Exercise goal: Produce a verbatim transcript of the entries below, excluding pictures.
[Supplied entries — start]
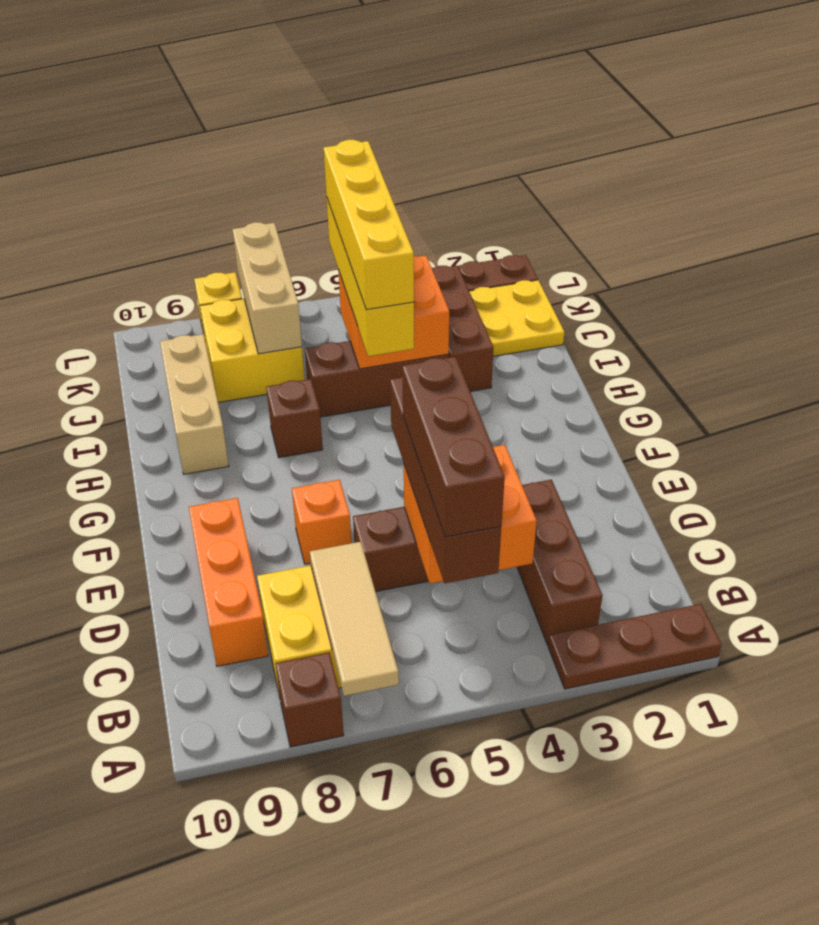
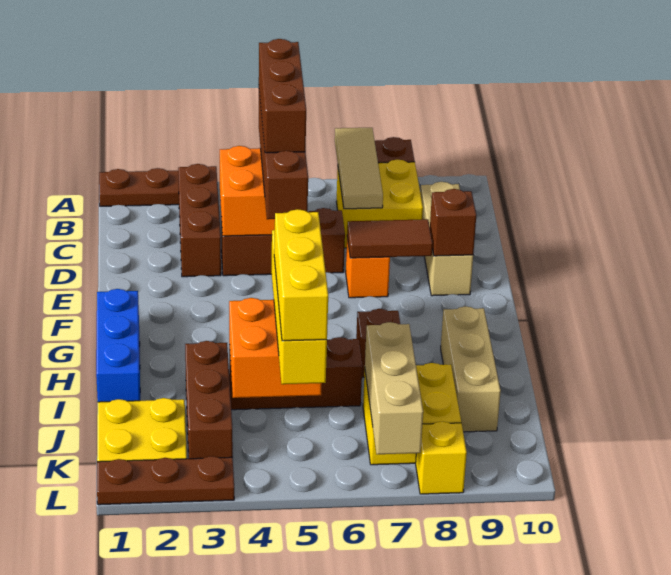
orange brick C9:E9 level 1 -> tan brick C9:E9 level 1
none -> brown tile E7:E8 level 2
none -> brown brick E9 level 2
none -> blue brick G1:I1 level 1
yellow brick H5:K5 level 4 -> yellow brick I5:K5 level 4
[Supplied entries — finish]
Result of this task:
orange brick C9:E9 level 1 -> tan brick C9:E9 level 1
none -> brown tile E7:E8 level 2
none -> brown brick E9 level 2
none -> blue brick G1:I1 level 1
yellow brick H5:K5 level 4 -> yellow brick I5:K5 level 4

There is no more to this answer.